- Goal of the exercise
In the entries that follow, find every line containing "moved" and copy it.

[Stored data]

Segment Open

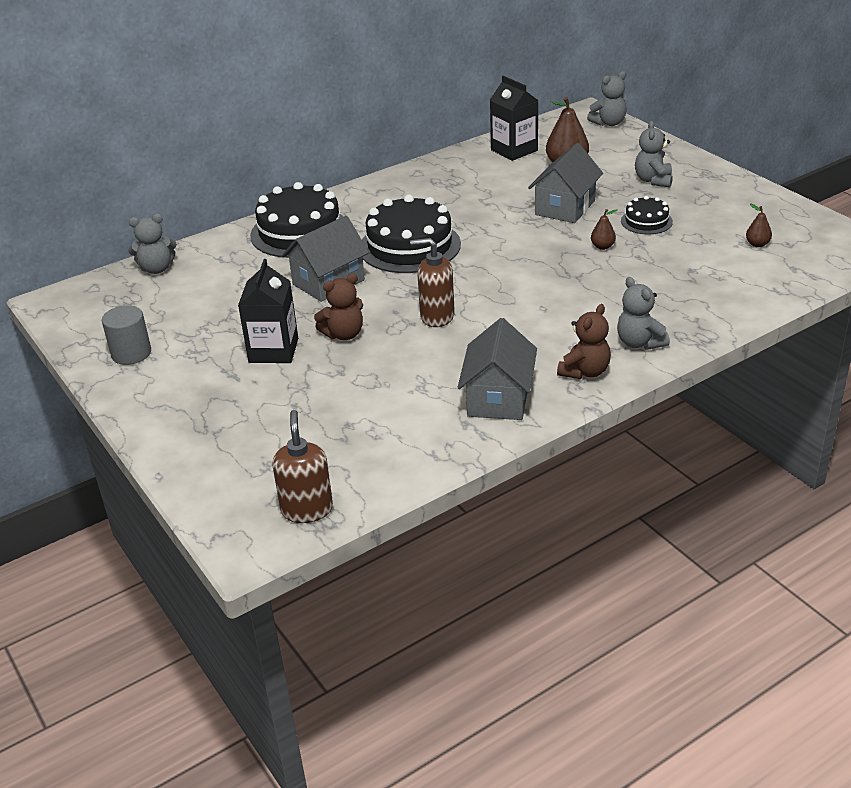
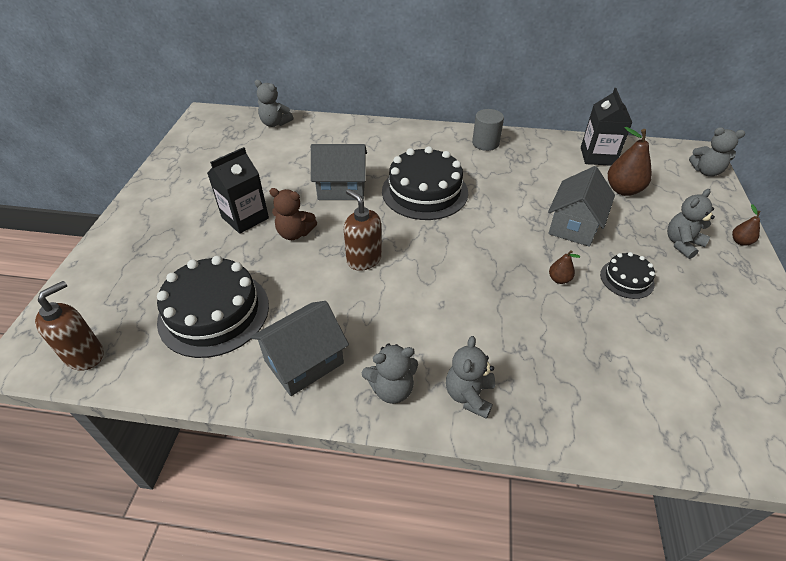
camera: 40 degrees right, 10 degrees up
grey cylinder [102,305,151,365] -> grey cylinder moved to [472,109,504,151]
black cake [250,182,344,258] -> black cake moved to [157,256,269,358]
grey house [528,143,603,223] -> grey house turned 45 degrees counterclockwise [548,166,615,247]
brown teddy bear [557,304,611,379] -> grey teddy bear [362,343,418,404]
brown pear [746,203,772,247] -> brown pear moved to [732,204,760,246]

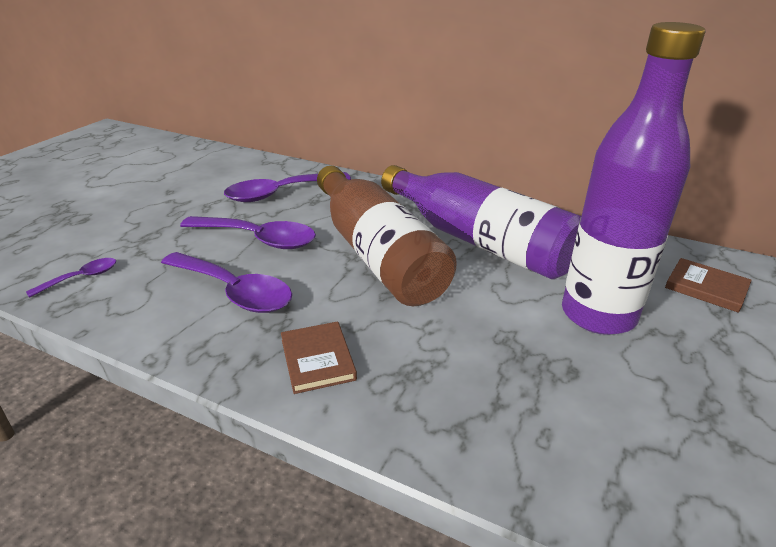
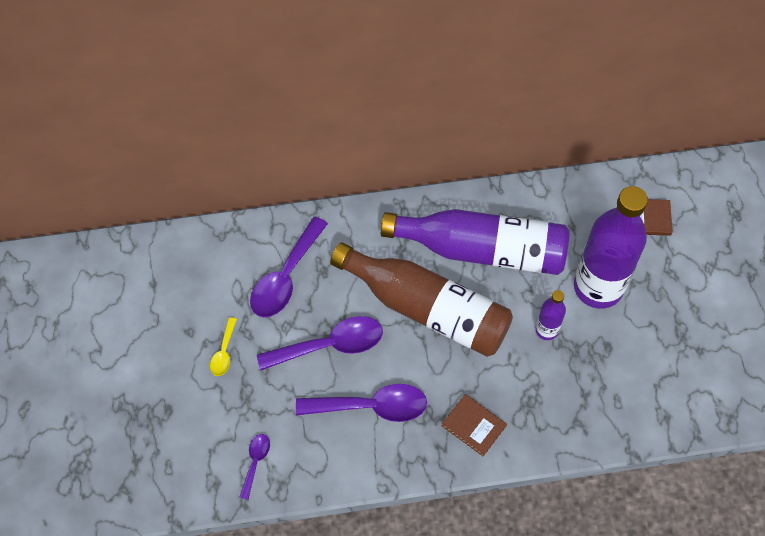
camera: 35 degrees left, 30 degrees up
none -> yellow spoon [210,317,237,376]
none -> purple bottle [536,290,566,340]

Segment Closed

- Response for this exercise
grey cylinder [102,305,151,365] -> grey cylinder moved to [472,109,504,151]
black cake [250,182,344,258] -> black cake moved to [157,256,269,358]
brown pear [746,203,772,247] -> brown pear moved to [732,204,760,246]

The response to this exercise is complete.